Items listed in a dataset:
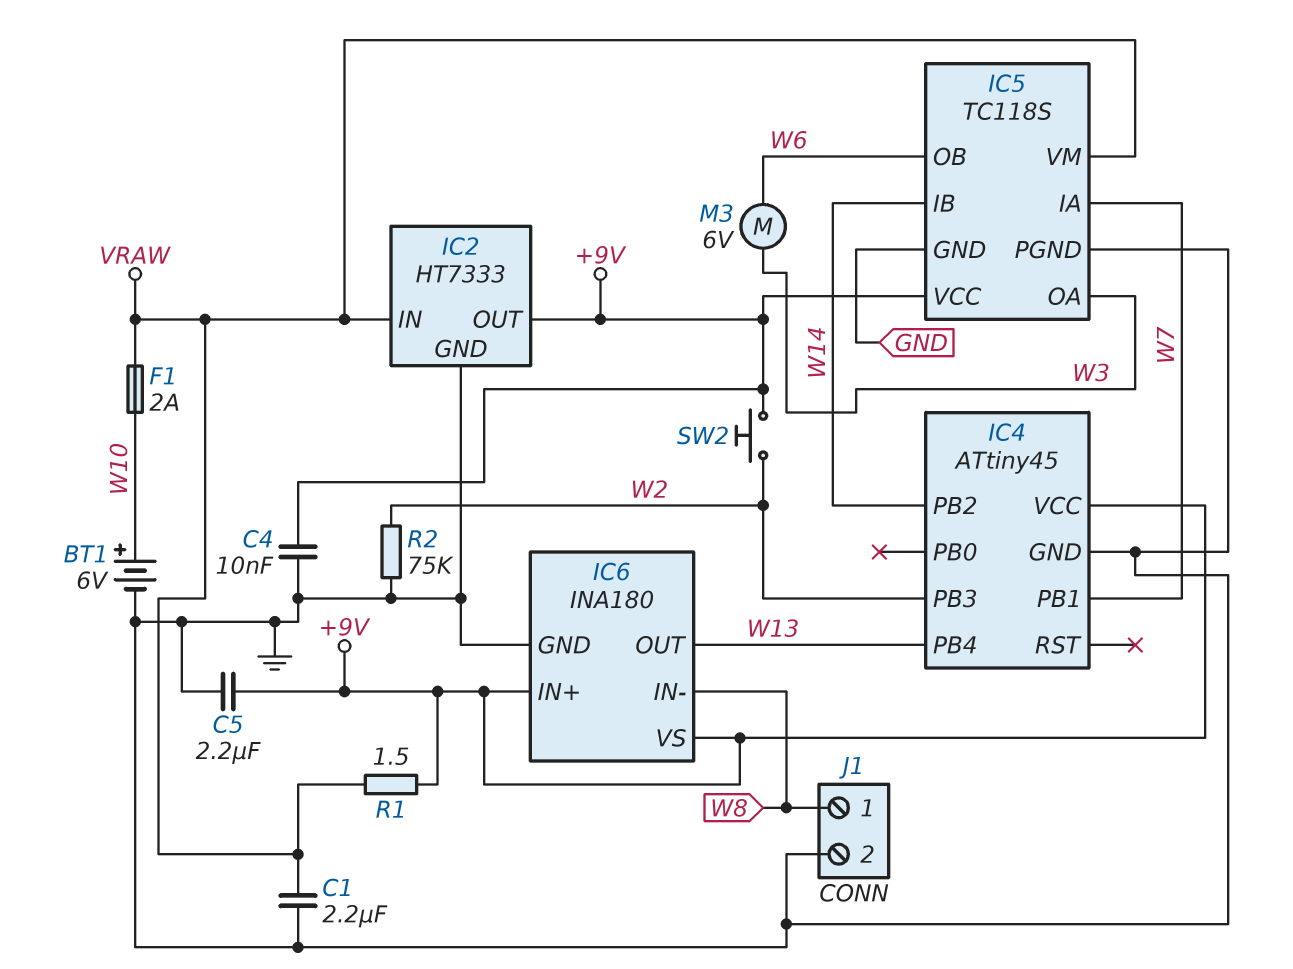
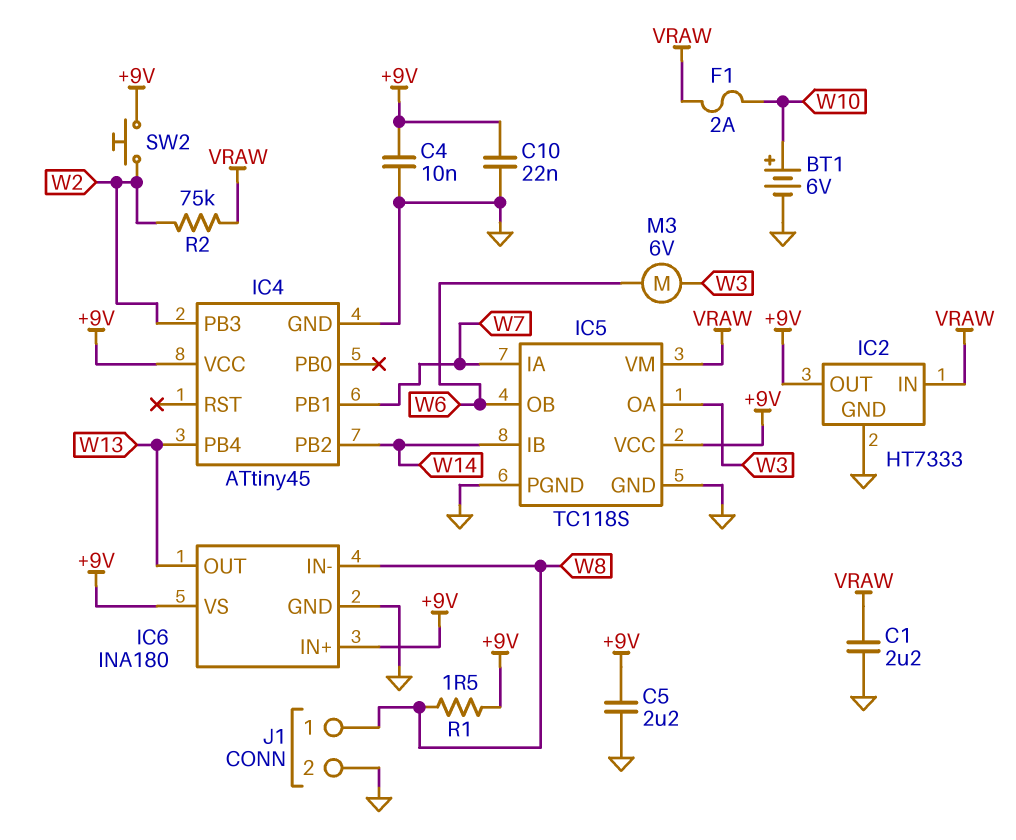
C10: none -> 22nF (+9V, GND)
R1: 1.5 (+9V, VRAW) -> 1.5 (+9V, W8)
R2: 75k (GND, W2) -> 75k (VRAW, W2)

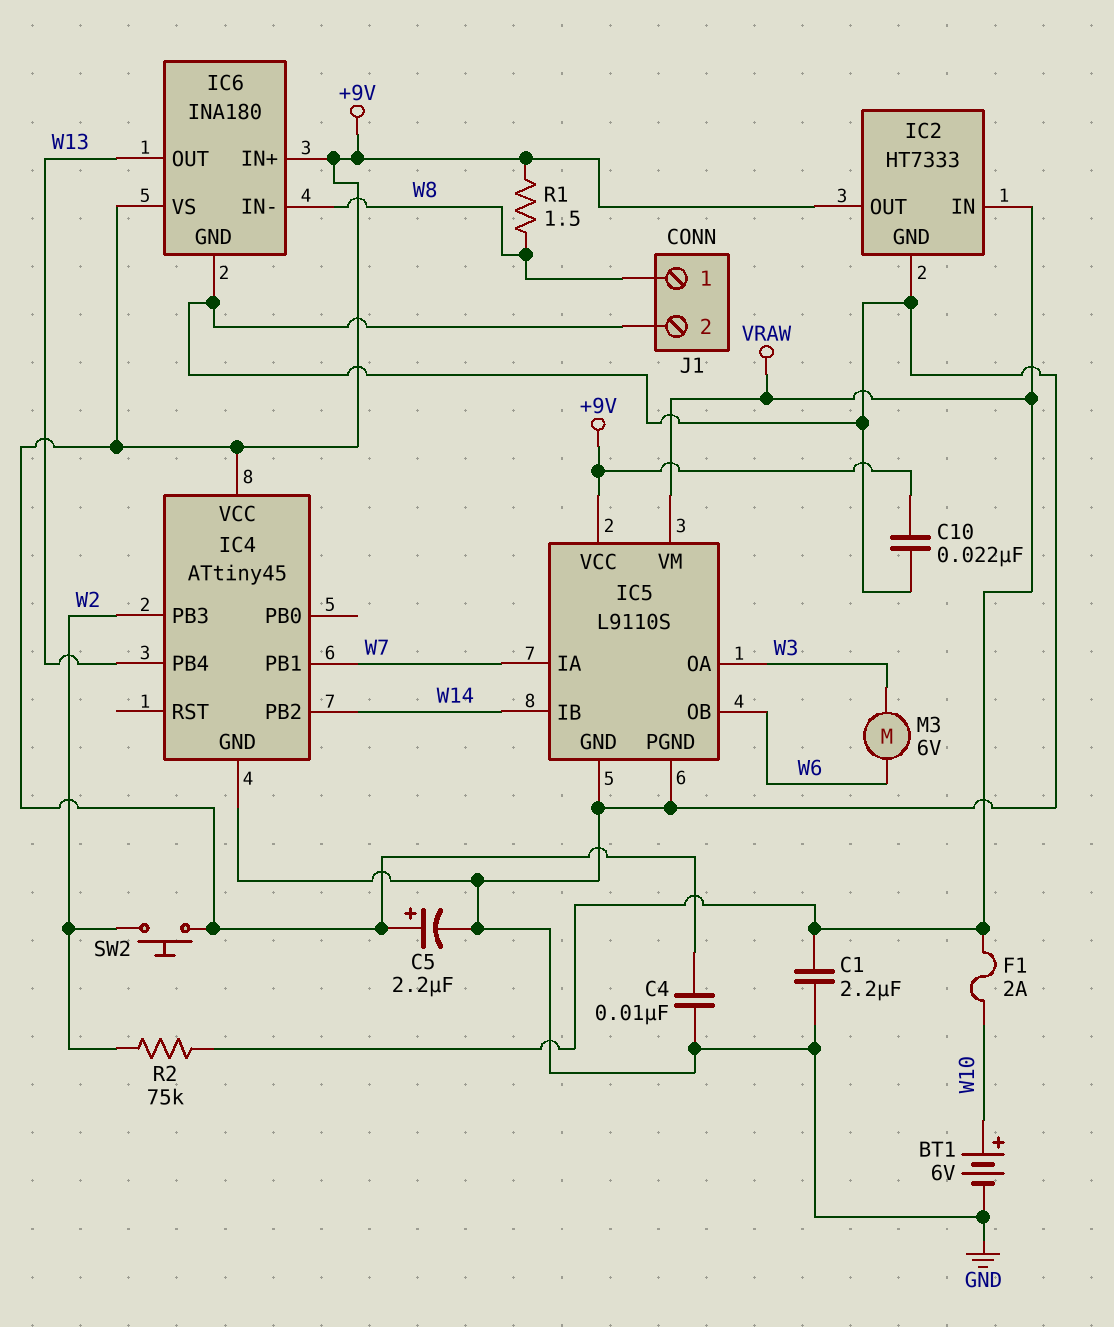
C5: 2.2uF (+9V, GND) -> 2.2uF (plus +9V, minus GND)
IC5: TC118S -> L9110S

Exercise instructions: Which of the lines above hold the word "VRAW"? Copy each one.

Written answer:
R1: 1.5 (+9V, VRAW) -> 1.5 (+9V, W8)
R2: 75k (GND, W2) -> 75k (VRAW, W2)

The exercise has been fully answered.